[Start of Dataset]

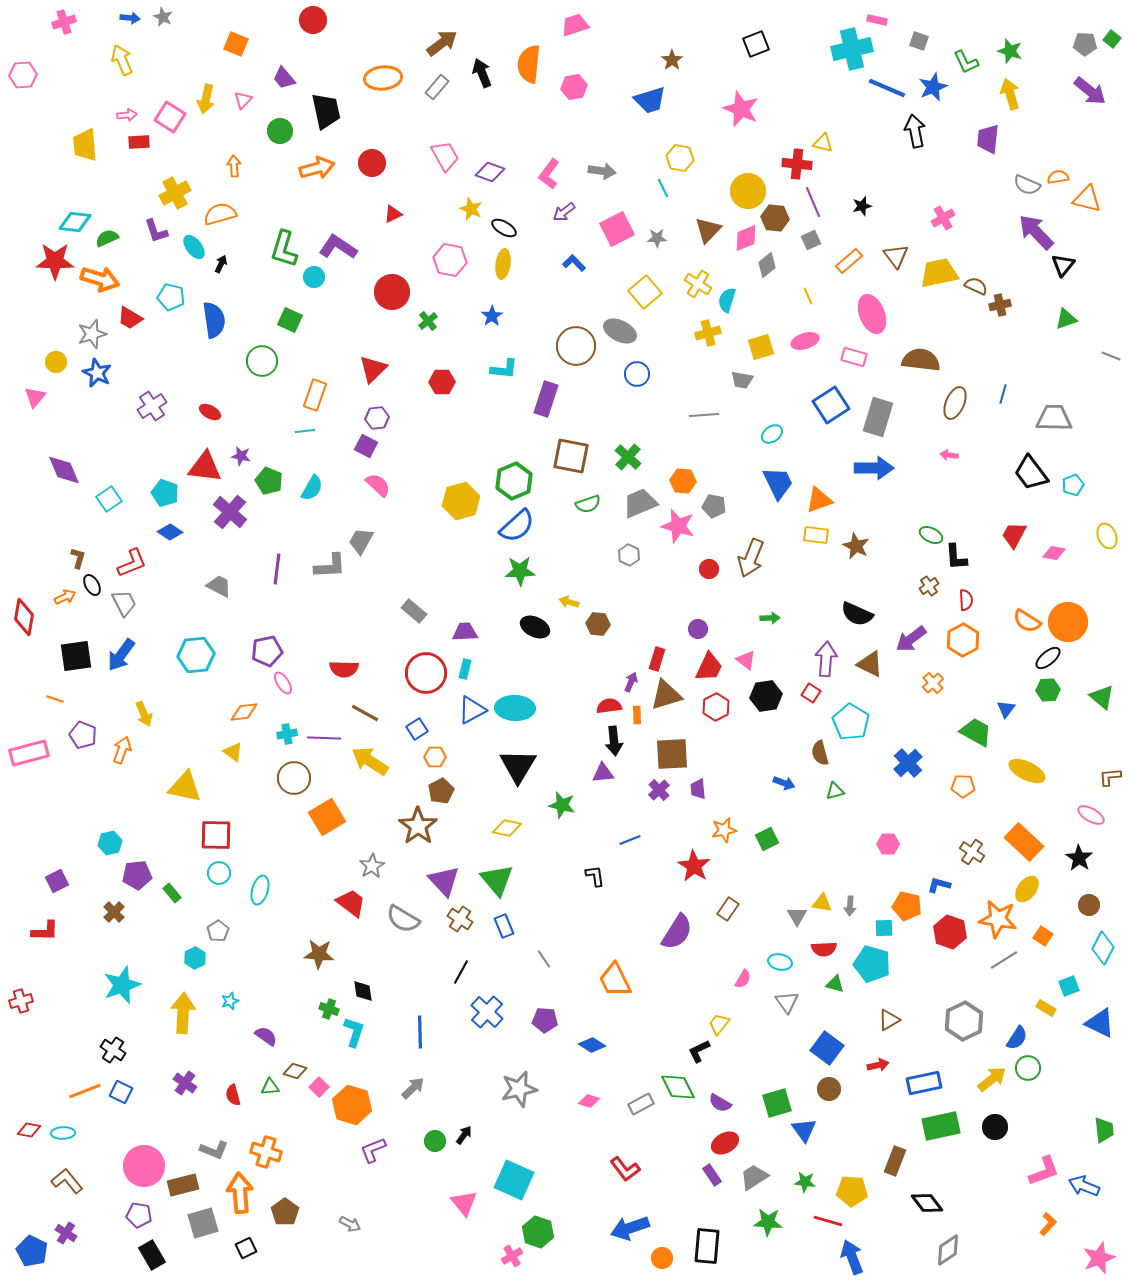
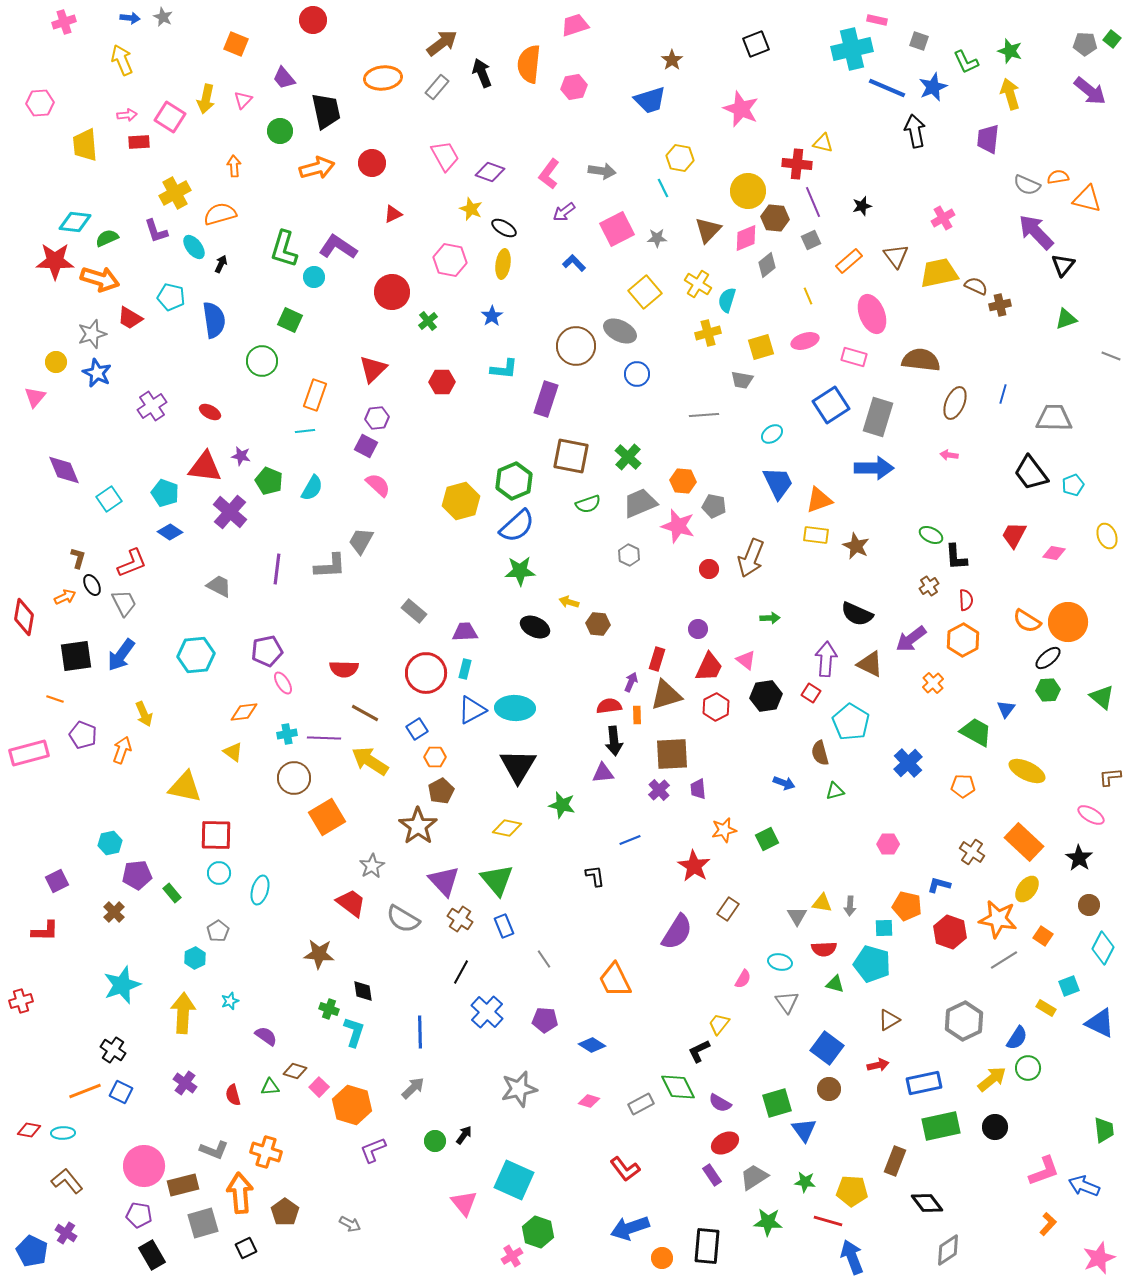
pink hexagon at (23, 75): moved 17 px right, 28 px down
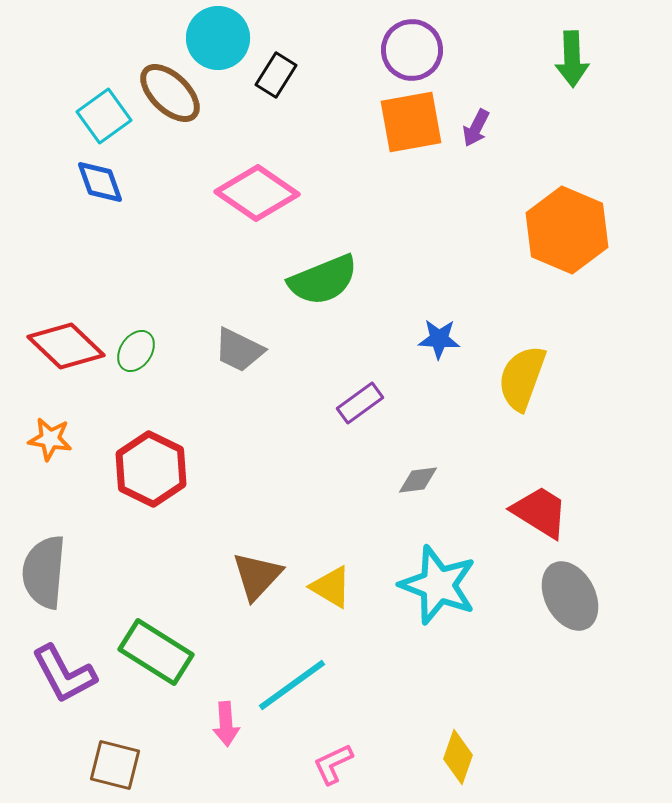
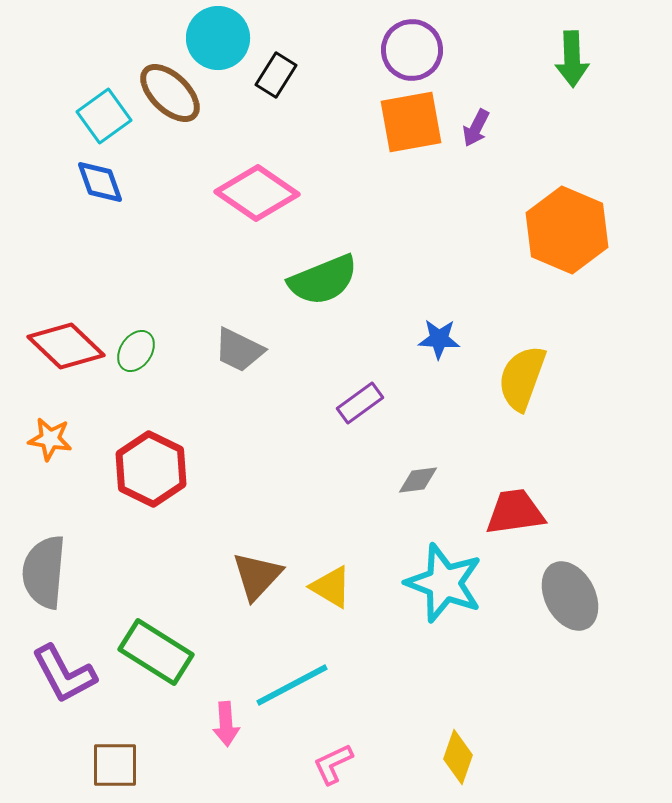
red trapezoid: moved 25 px left; rotated 40 degrees counterclockwise
cyan star: moved 6 px right, 2 px up
cyan line: rotated 8 degrees clockwise
brown square: rotated 14 degrees counterclockwise
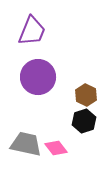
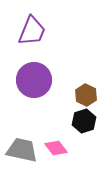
purple circle: moved 4 px left, 3 px down
gray trapezoid: moved 4 px left, 6 px down
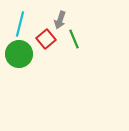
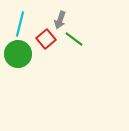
green line: rotated 30 degrees counterclockwise
green circle: moved 1 px left
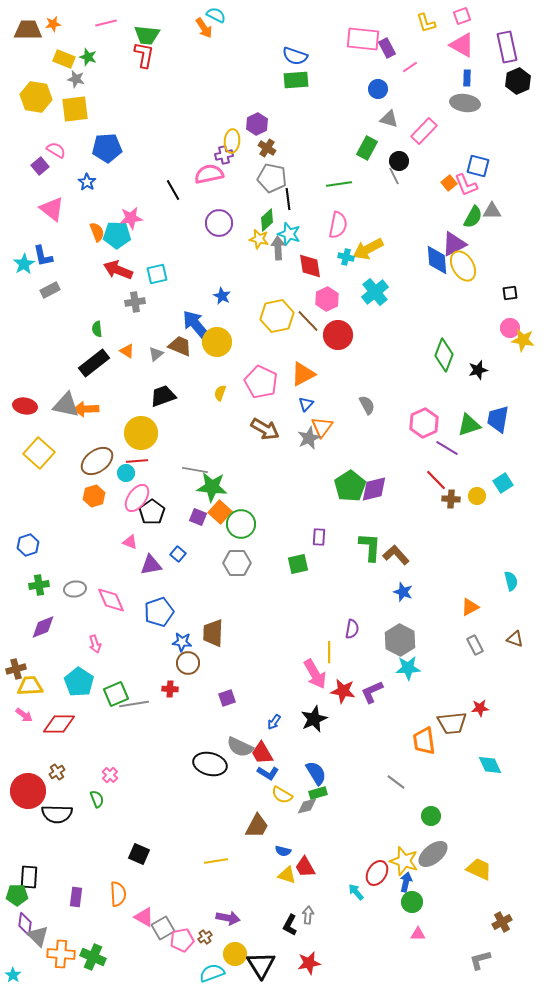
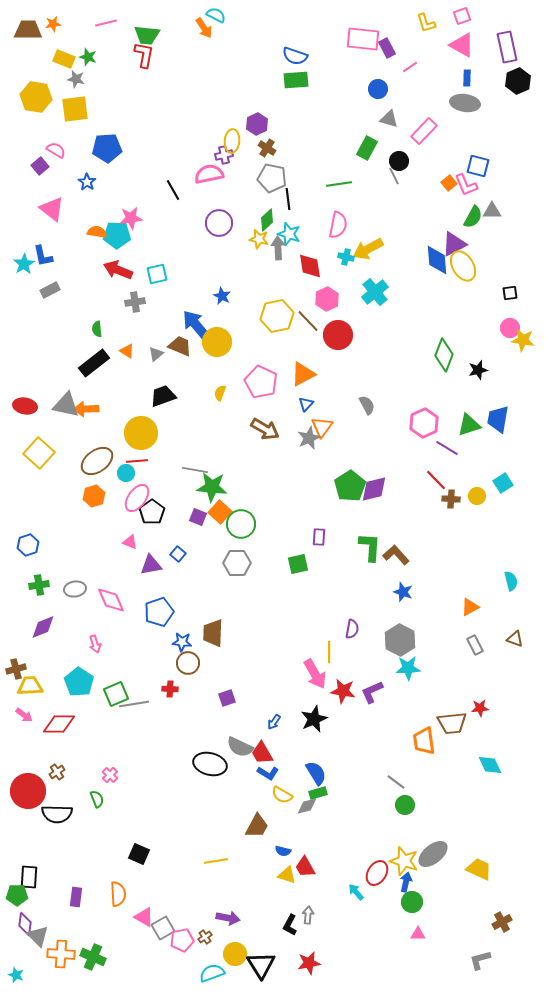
orange semicircle at (97, 232): rotated 60 degrees counterclockwise
green circle at (431, 816): moved 26 px left, 11 px up
cyan star at (13, 975): moved 3 px right; rotated 14 degrees counterclockwise
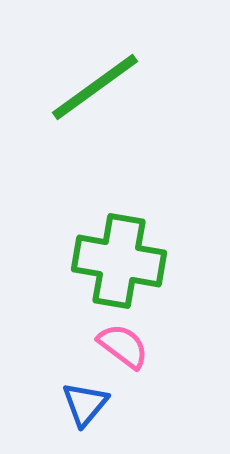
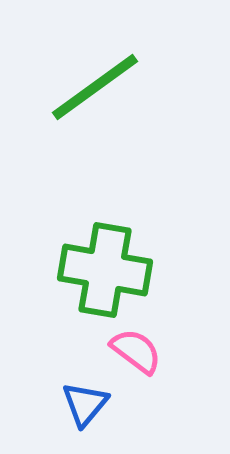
green cross: moved 14 px left, 9 px down
pink semicircle: moved 13 px right, 5 px down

[End of Dataset]

--- Exercise prompt ---
Present every line that describes a shape's movement or rotation in the items as one numbered list, leaving out the picture lines and any blank lines.

--- The output ---
1. pink hexagon at (23, 75): moved 17 px right, 28 px down
2. red trapezoid: moved 25 px left; rotated 40 degrees counterclockwise
3. cyan star: moved 6 px right, 2 px up
4. cyan line: rotated 8 degrees clockwise
5. brown square: rotated 14 degrees counterclockwise
6. purple circle: moved 4 px left, 3 px down
7. gray trapezoid: moved 4 px left, 6 px down
8. green line: rotated 30 degrees counterclockwise
9. green circle: moved 1 px left
10. orange semicircle at (97, 232): rotated 60 degrees counterclockwise
11. green circle at (431, 816): moved 26 px left, 11 px up
12. cyan star at (13, 975): moved 3 px right; rotated 14 degrees counterclockwise
13. green cross: moved 14 px left, 9 px down
14. pink semicircle: moved 13 px right, 5 px down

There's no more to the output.